WHAT IS EXPECTED »
Once the line containing "OLED1 pin SDA: D8 -> TX" is found, copy it and each subsequent line exactly. Stop at the end of the records below.

DATA SHOWN START

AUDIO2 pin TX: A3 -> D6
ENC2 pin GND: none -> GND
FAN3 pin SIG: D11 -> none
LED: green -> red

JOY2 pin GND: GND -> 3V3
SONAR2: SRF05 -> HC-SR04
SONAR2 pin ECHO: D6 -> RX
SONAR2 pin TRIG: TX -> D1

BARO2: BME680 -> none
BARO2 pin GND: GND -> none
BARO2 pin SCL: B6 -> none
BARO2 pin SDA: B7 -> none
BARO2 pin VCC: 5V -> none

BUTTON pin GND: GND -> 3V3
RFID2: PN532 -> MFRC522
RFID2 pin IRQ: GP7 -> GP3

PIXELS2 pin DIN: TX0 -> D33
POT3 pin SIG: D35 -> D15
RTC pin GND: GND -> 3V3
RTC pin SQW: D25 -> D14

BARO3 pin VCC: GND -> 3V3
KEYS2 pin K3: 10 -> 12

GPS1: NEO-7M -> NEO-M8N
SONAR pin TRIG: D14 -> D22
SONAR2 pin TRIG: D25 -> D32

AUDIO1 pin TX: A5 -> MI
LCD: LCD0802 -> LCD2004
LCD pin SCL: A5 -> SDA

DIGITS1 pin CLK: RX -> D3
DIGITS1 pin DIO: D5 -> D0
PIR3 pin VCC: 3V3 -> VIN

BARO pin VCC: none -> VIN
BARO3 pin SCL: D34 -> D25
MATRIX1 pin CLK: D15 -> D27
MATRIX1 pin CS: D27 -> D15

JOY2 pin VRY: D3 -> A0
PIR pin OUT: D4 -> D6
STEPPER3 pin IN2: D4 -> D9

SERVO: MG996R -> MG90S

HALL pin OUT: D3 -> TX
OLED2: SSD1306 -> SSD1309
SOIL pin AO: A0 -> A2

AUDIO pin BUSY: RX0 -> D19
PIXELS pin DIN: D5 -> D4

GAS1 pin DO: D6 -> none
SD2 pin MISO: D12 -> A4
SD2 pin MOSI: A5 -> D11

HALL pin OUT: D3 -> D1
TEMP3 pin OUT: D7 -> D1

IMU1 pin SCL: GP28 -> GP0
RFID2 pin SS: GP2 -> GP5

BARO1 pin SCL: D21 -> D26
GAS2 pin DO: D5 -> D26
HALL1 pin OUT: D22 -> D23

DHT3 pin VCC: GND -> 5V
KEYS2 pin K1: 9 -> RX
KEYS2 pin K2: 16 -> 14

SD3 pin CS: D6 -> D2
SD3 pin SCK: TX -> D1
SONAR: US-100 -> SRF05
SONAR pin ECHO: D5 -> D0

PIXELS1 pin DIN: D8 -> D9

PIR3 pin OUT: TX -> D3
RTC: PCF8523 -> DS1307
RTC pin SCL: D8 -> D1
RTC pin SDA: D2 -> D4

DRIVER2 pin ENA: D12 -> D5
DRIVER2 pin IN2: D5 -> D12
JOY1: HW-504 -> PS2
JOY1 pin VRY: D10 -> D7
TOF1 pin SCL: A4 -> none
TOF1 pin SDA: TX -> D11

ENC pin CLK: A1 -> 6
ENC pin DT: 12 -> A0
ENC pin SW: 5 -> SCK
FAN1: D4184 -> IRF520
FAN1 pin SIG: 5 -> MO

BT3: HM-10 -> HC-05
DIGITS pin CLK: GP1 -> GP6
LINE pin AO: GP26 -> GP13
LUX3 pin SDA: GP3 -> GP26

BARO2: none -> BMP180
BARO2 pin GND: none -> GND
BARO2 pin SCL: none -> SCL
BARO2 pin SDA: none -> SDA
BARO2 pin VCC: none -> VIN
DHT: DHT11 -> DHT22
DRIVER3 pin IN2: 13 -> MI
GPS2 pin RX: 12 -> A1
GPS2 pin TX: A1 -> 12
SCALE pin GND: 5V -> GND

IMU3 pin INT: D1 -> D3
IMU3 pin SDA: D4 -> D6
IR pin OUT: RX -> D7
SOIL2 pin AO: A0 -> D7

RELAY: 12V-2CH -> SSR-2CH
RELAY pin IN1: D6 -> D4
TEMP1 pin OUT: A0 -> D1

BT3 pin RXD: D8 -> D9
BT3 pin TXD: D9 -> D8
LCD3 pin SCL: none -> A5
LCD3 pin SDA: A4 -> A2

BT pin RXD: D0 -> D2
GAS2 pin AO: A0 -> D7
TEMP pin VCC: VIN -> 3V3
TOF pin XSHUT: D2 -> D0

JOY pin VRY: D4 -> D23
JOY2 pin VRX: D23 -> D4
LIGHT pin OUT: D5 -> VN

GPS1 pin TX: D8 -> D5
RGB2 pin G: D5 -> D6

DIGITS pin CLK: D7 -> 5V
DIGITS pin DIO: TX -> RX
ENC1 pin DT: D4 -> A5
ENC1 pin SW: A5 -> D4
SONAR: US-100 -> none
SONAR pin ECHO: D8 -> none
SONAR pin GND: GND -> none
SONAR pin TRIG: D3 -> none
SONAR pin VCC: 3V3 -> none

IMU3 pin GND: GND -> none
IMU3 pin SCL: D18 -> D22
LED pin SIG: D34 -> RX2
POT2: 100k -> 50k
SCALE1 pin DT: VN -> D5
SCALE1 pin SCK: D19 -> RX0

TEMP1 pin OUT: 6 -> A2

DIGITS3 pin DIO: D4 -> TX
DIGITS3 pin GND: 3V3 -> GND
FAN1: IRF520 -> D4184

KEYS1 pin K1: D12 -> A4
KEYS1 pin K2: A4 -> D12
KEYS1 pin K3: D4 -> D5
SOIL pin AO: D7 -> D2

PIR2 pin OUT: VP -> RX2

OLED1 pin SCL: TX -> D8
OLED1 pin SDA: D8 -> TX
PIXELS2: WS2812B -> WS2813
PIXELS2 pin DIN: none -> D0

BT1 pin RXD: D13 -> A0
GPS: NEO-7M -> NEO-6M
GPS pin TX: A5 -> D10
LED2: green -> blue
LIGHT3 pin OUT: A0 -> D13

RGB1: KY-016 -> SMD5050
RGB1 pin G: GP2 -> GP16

DATA SHOWN END

ANSWER BELOW »
OLED1 pin SDA: D8 -> TX
PIXELS2: WS2812B -> WS2813
PIXELS2 pin DIN: none -> D0

BT1 pin RXD: D13 -> A0
GPS: NEO-7M -> NEO-6M
GPS pin TX: A5 -> D10
LED2: green -> blue
LIGHT3 pin OUT: A0 -> D13

RGB1: KY-016 -> SMD5050
RGB1 pin G: GP2 -> GP16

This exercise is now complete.